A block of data
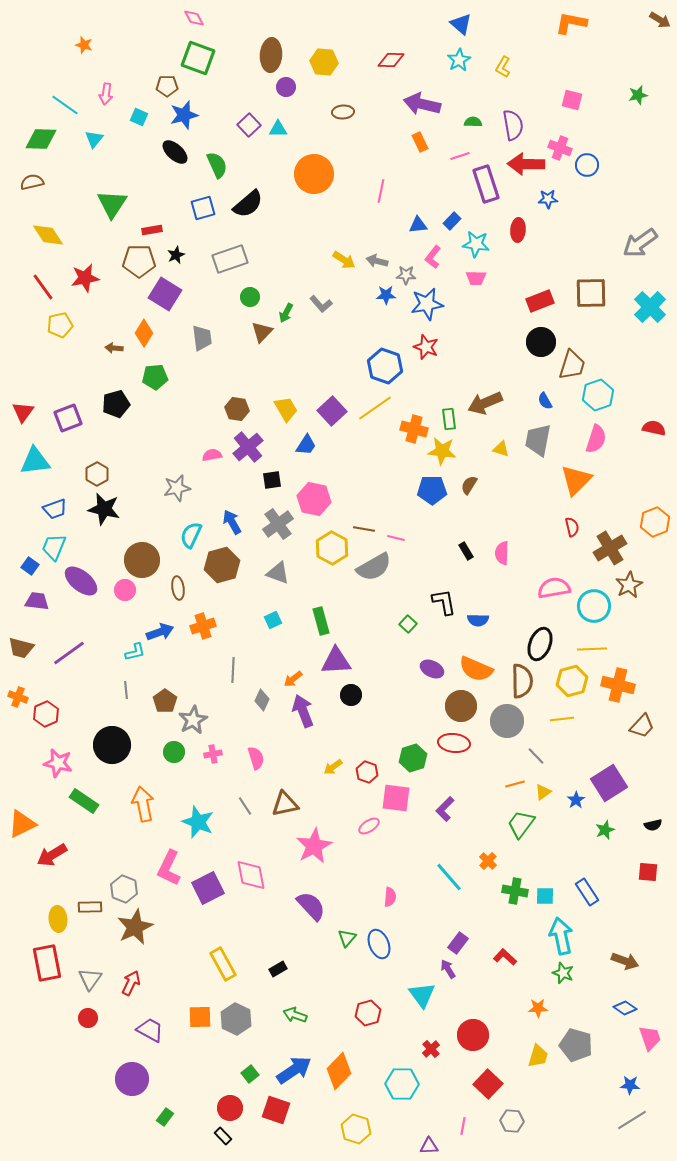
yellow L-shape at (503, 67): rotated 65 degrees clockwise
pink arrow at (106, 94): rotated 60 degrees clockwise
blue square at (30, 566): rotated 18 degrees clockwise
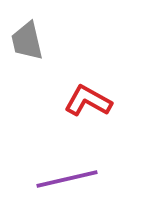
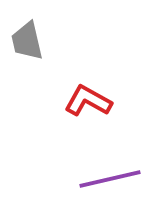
purple line: moved 43 px right
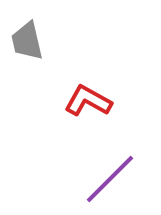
purple line: rotated 32 degrees counterclockwise
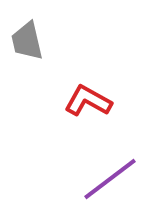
purple line: rotated 8 degrees clockwise
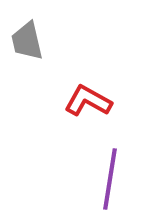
purple line: rotated 44 degrees counterclockwise
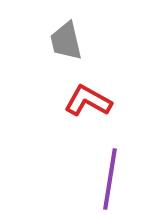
gray trapezoid: moved 39 px right
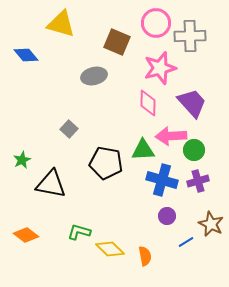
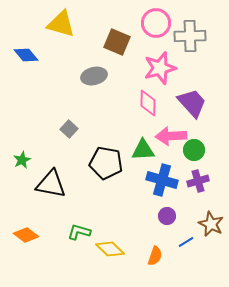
orange semicircle: moved 10 px right; rotated 30 degrees clockwise
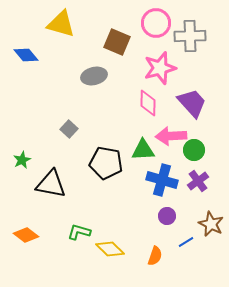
purple cross: rotated 20 degrees counterclockwise
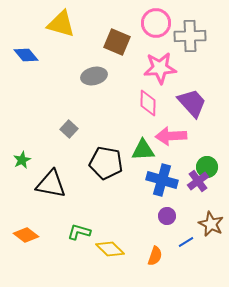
pink star: rotated 12 degrees clockwise
green circle: moved 13 px right, 17 px down
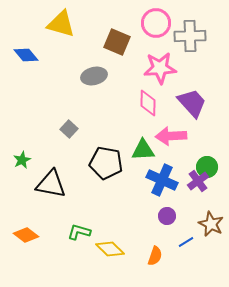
blue cross: rotated 8 degrees clockwise
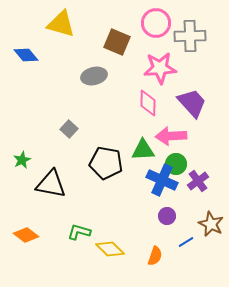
green circle: moved 31 px left, 3 px up
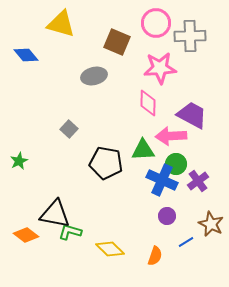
purple trapezoid: moved 12 px down; rotated 20 degrees counterclockwise
green star: moved 3 px left, 1 px down
black triangle: moved 4 px right, 30 px down
green L-shape: moved 9 px left
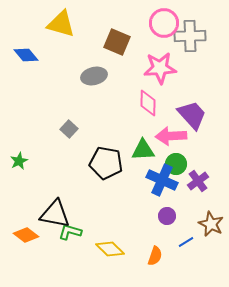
pink circle: moved 8 px right
purple trapezoid: rotated 20 degrees clockwise
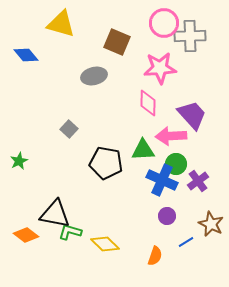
yellow diamond: moved 5 px left, 5 px up
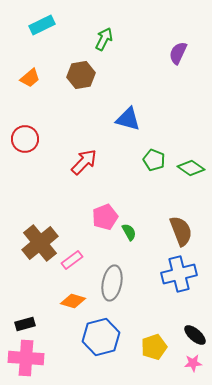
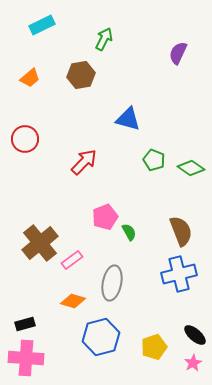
pink star: rotated 24 degrees counterclockwise
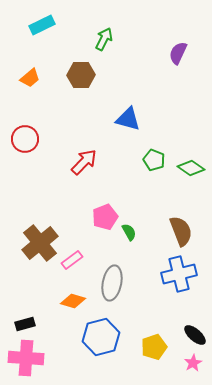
brown hexagon: rotated 8 degrees clockwise
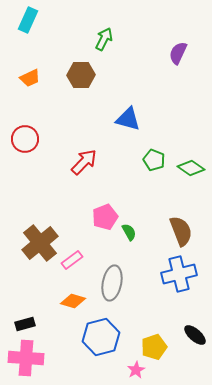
cyan rectangle: moved 14 px left, 5 px up; rotated 40 degrees counterclockwise
orange trapezoid: rotated 15 degrees clockwise
pink star: moved 57 px left, 7 px down
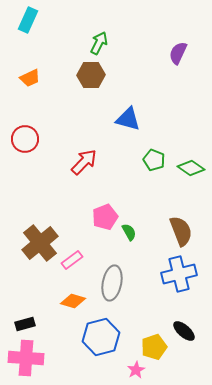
green arrow: moved 5 px left, 4 px down
brown hexagon: moved 10 px right
black ellipse: moved 11 px left, 4 px up
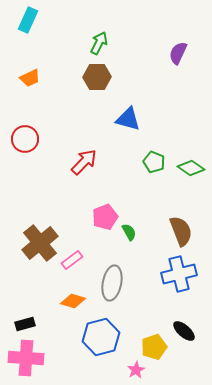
brown hexagon: moved 6 px right, 2 px down
green pentagon: moved 2 px down
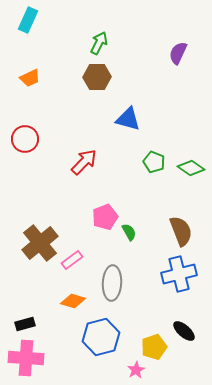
gray ellipse: rotated 8 degrees counterclockwise
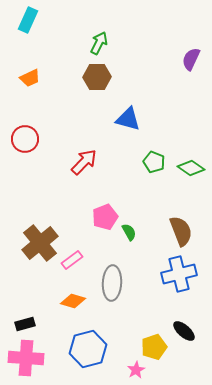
purple semicircle: moved 13 px right, 6 px down
blue hexagon: moved 13 px left, 12 px down
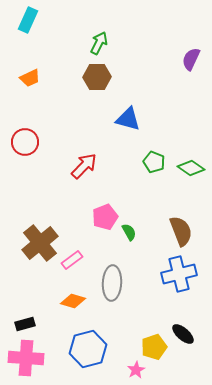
red circle: moved 3 px down
red arrow: moved 4 px down
black ellipse: moved 1 px left, 3 px down
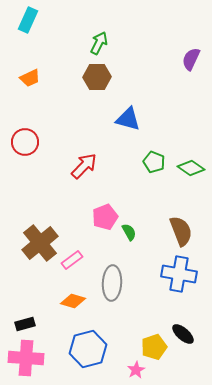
blue cross: rotated 24 degrees clockwise
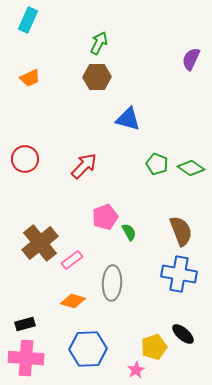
red circle: moved 17 px down
green pentagon: moved 3 px right, 2 px down
blue hexagon: rotated 12 degrees clockwise
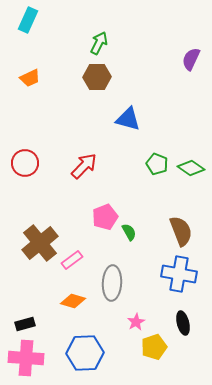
red circle: moved 4 px down
black ellipse: moved 11 px up; rotated 35 degrees clockwise
blue hexagon: moved 3 px left, 4 px down
pink star: moved 48 px up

▸ TASK TO CARRY OUT:
Please put the material into a JSON list of strings, one string per line, starting at the beginning and stopping after the line that contains "gray trapezoid: moved 39 px right". Leave out blank lines and the pictures.

▸ RESPONSE FOR THIS EXERCISE:
[
  "yellow L-shape at (503, 67): rotated 65 degrees clockwise",
  "pink arrow at (106, 94): rotated 60 degrees clockwise",
  "blue square at (30, 566): rotated 18 degrees clockwise",
  "purple line: moved 43 px right",
  "purple line: rotated 32 degrees counterclockwise",
  "purple line: rotated 8 degrees clockwise",
  "purple line: rotated 44 degrees counterclockwise",
  "gray trapezoid: moved 39 px right"
]